**Your objective:**
Write out every record below exactly as it stands, leaving the pictures out.

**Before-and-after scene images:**
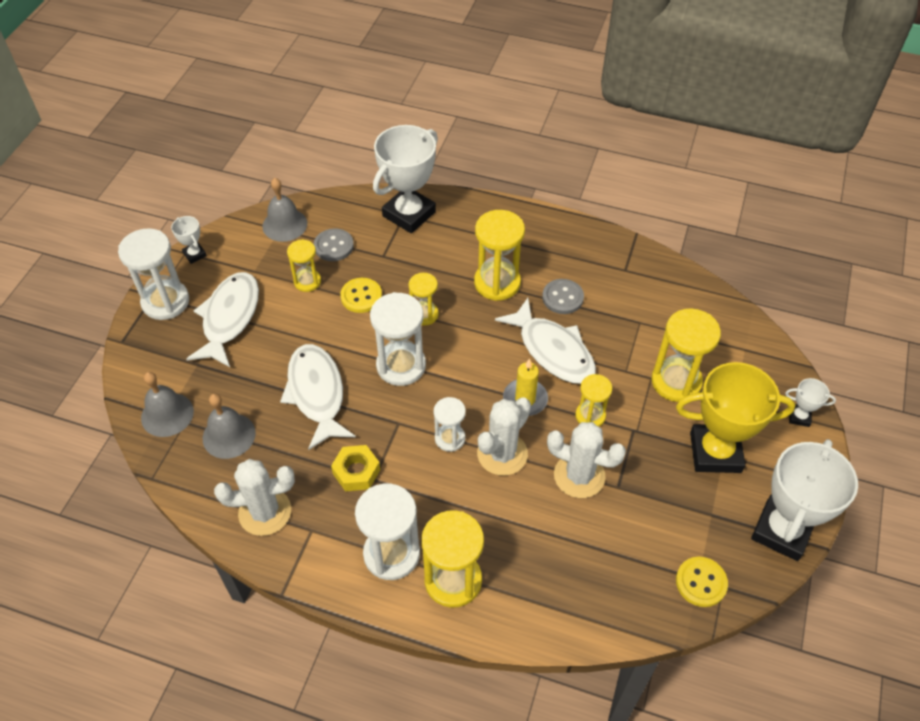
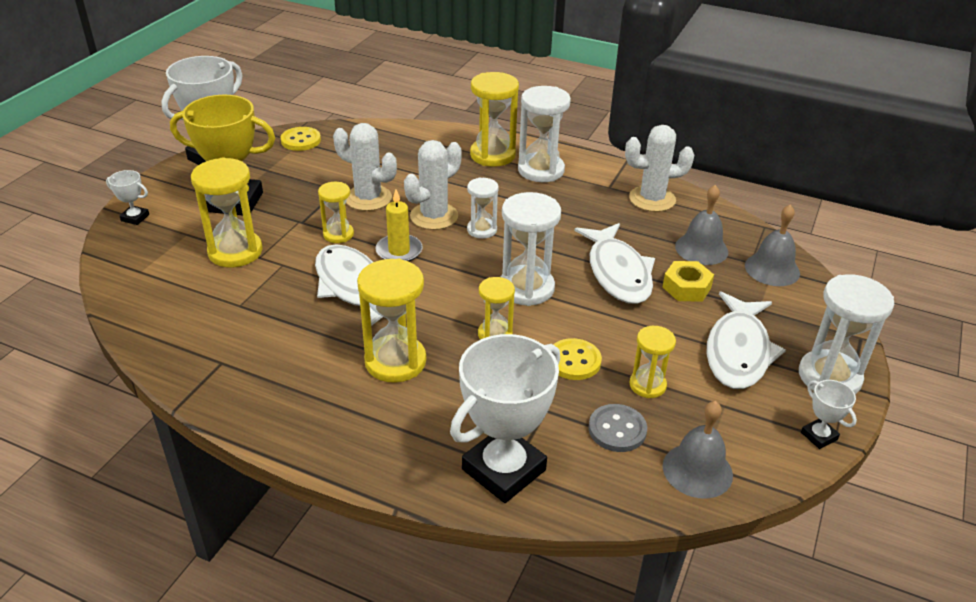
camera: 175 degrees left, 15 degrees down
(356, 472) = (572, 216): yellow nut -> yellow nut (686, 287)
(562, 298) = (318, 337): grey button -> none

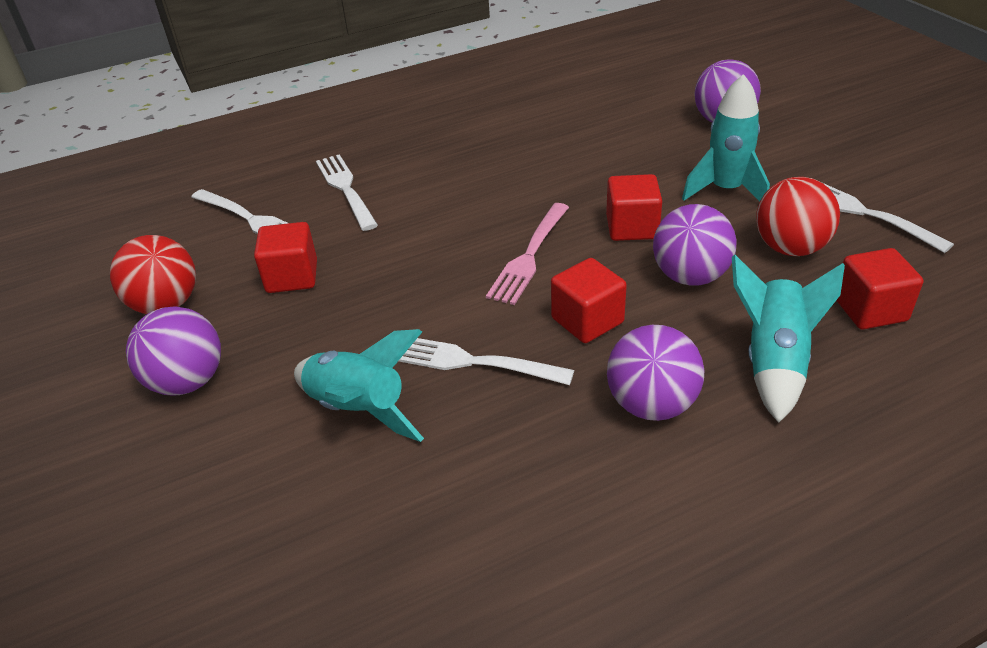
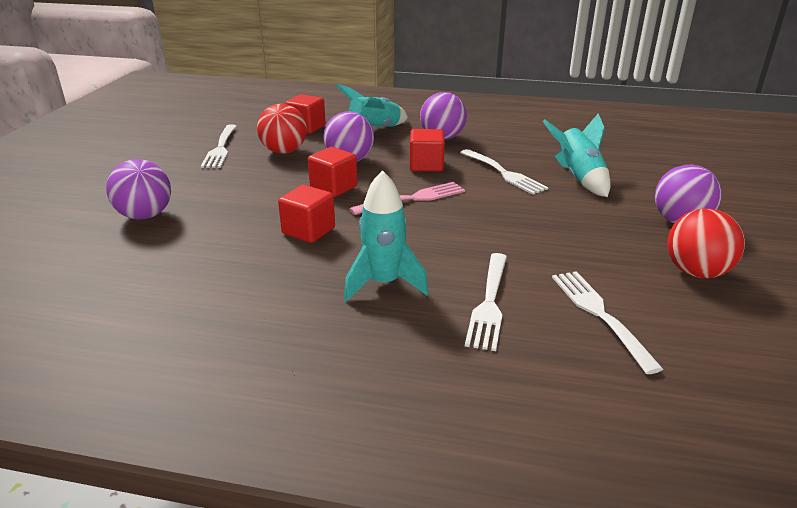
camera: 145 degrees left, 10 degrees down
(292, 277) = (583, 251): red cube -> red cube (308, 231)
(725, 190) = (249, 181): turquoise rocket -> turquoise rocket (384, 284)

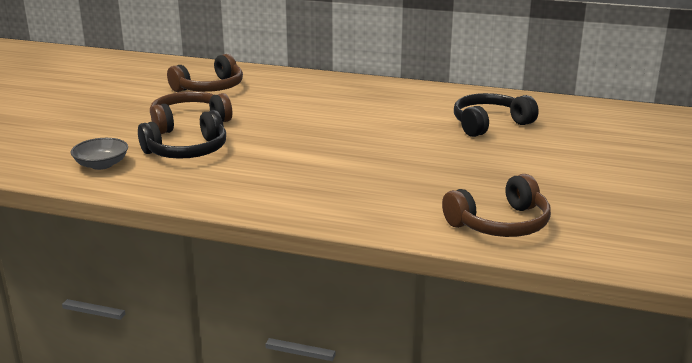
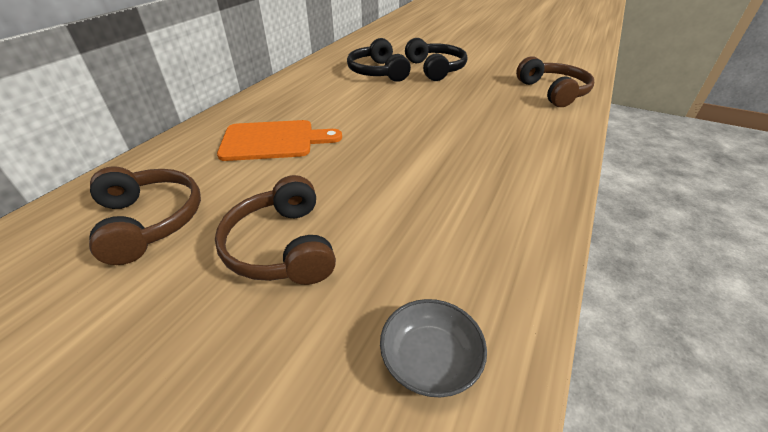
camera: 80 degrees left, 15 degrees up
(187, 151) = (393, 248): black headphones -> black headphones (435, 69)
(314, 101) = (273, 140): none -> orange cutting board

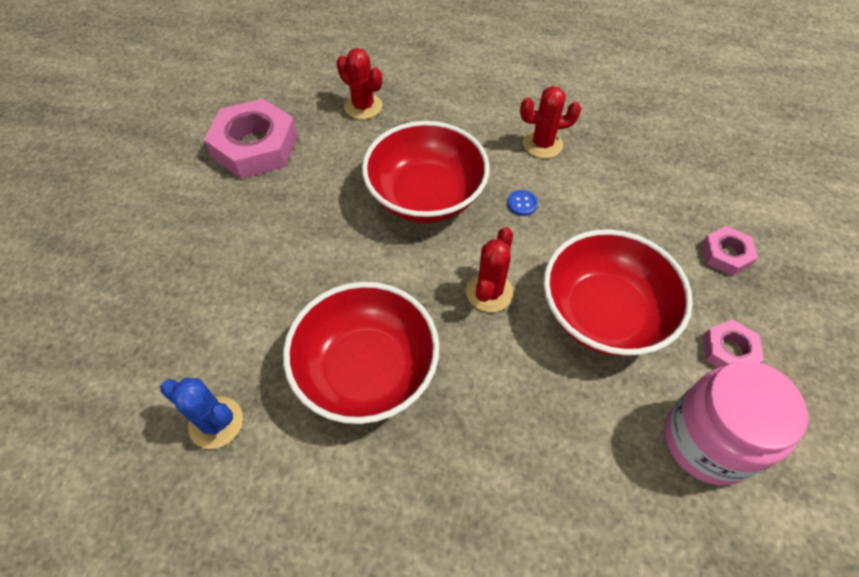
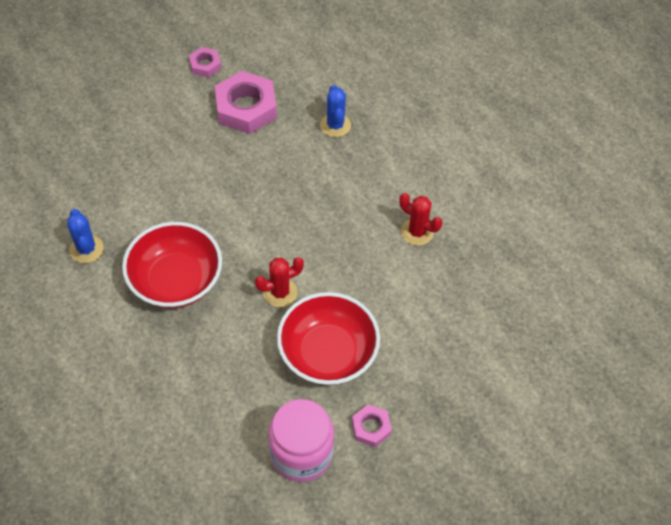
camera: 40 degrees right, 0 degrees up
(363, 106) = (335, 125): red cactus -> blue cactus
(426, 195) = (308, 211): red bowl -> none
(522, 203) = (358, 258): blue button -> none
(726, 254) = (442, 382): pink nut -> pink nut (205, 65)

**Solution:**
camera: 175 degrees left, 15 degrees down
(356, 472) = (572, 216): yellow nut -> yellow nut (686, 287)
(562, 298) = (318, 337): grey button -> none

camera: 145 degrees left, 10 degrees down
(292, 277) = (583, 251): red cube -> red cube (308, 231)
(725, 190) = (249, 181): turquoise rocket -> turquoise rocket (384, 284)

camera: 80 degrees left, 15 degrees up
(187, 151) = (393, 248): black headphones -> black headphones (435, 69)
(314, 101) = (273, 140): none -> orange cutting board

camera: 40 degrees right, 0 degrees up
(363, 106) = (335, 125): red cactus -> blue cactus
(426, 195) = (308, 211): red bowl -> none
(522, 203) = (358, 258): blue button -> none
(726, 254) = (442, 382): pink nut -> pink nut (205, 65)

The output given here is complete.